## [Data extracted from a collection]
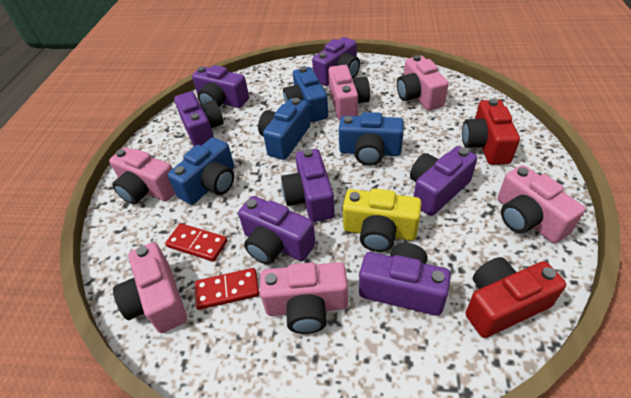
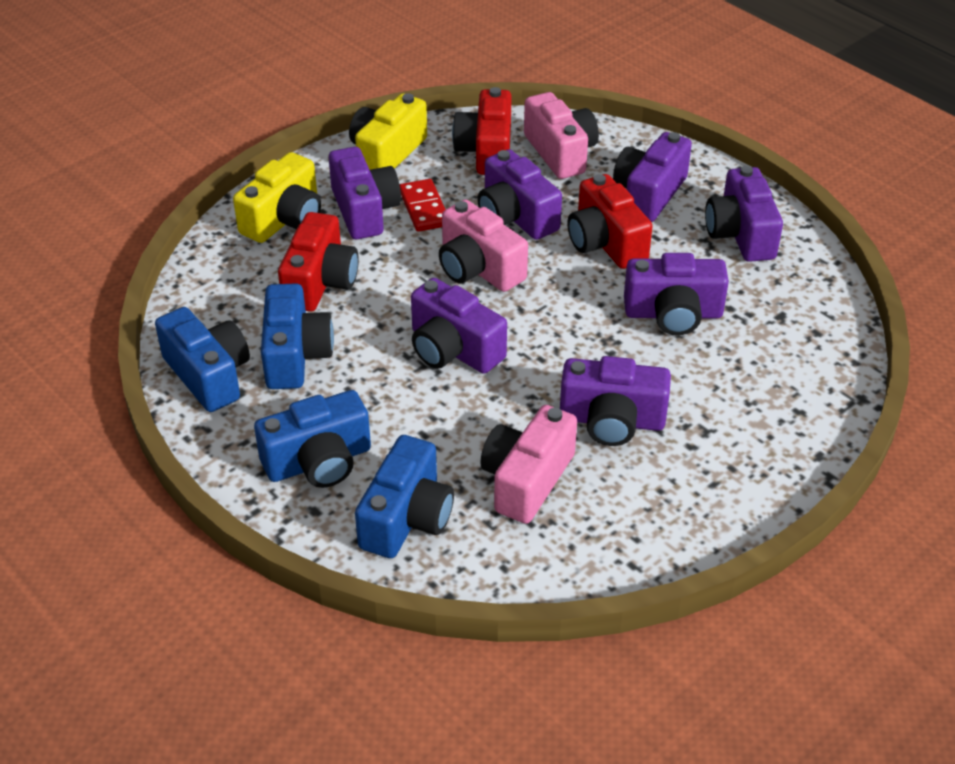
pink camera: 6 -> 3
red camera: 2 -> 3
red domino: 2 -> 1
yellow camera: 1 -> 2

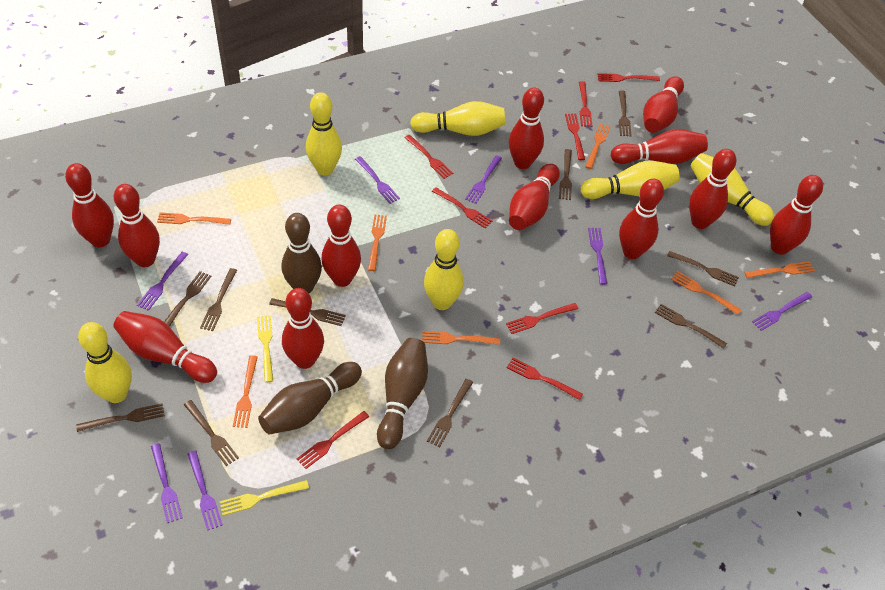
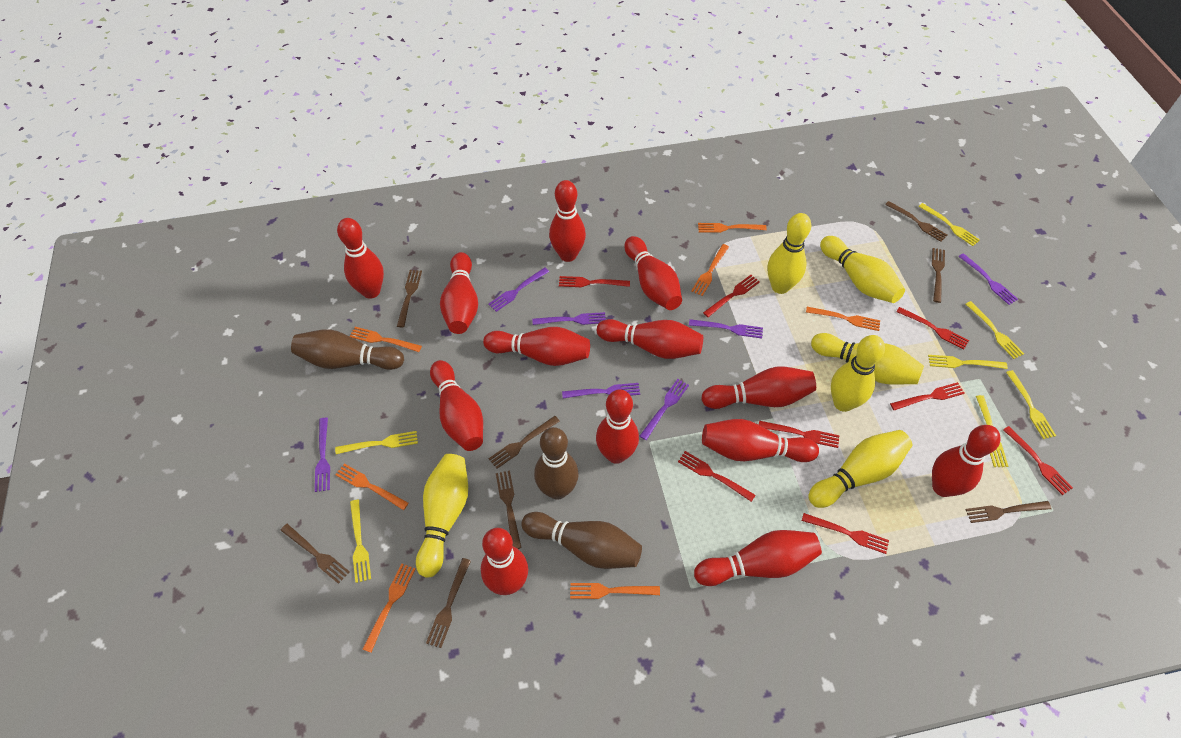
brown fork: 10 -> 8
red bowling pin: 12 -> 13
yellow fork: 2 -> 7

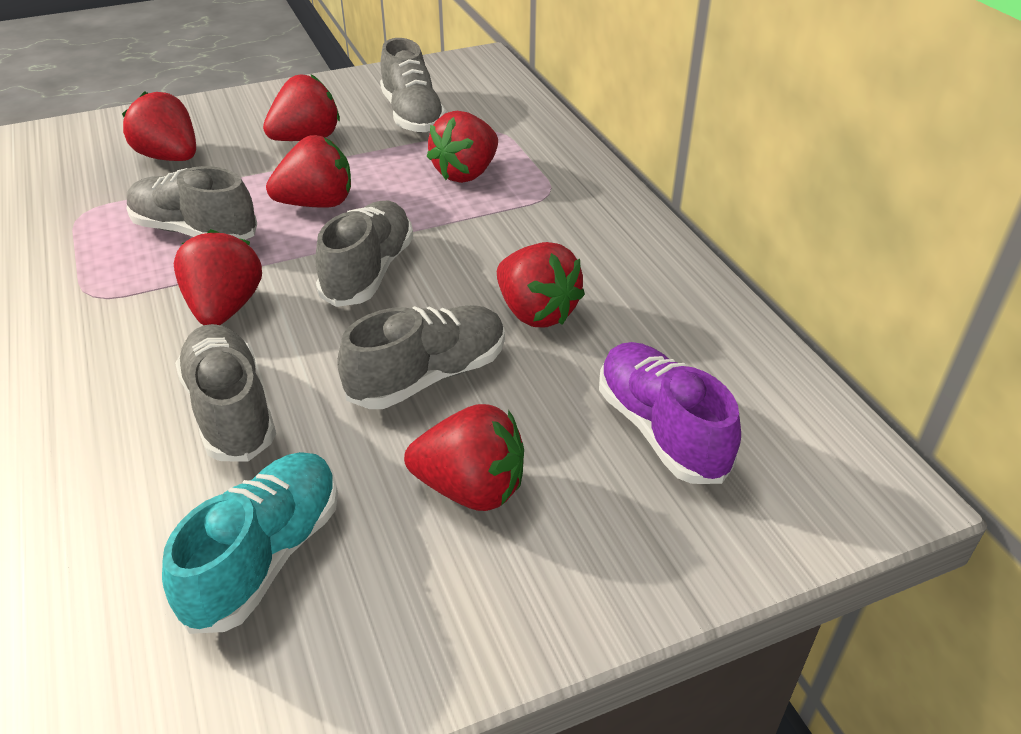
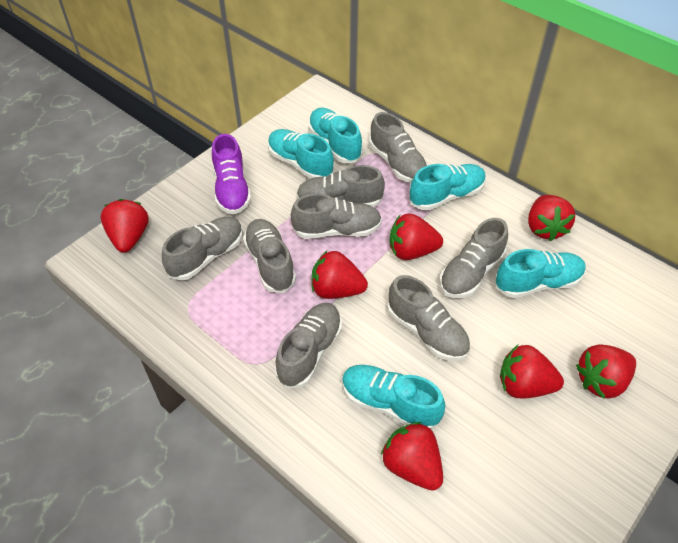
grey shoe: 5 -> 8
turquoise shoe: 1 -> 5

## [Exercise]
Without the pictures, reproduce every line of the records above exactly.

## [Exercise output]
pink camera: 6 -> 3
red camera: 2 -> 3
red domino: 2 -> 1
yellow camera: 1 -> 2

brown fork: 10 -> 8
red bowling pin: 12 -> 13
yellow fork: 2 -> 7

grey shoe: 5 -> 8
turquoise shoe: 1 -> 5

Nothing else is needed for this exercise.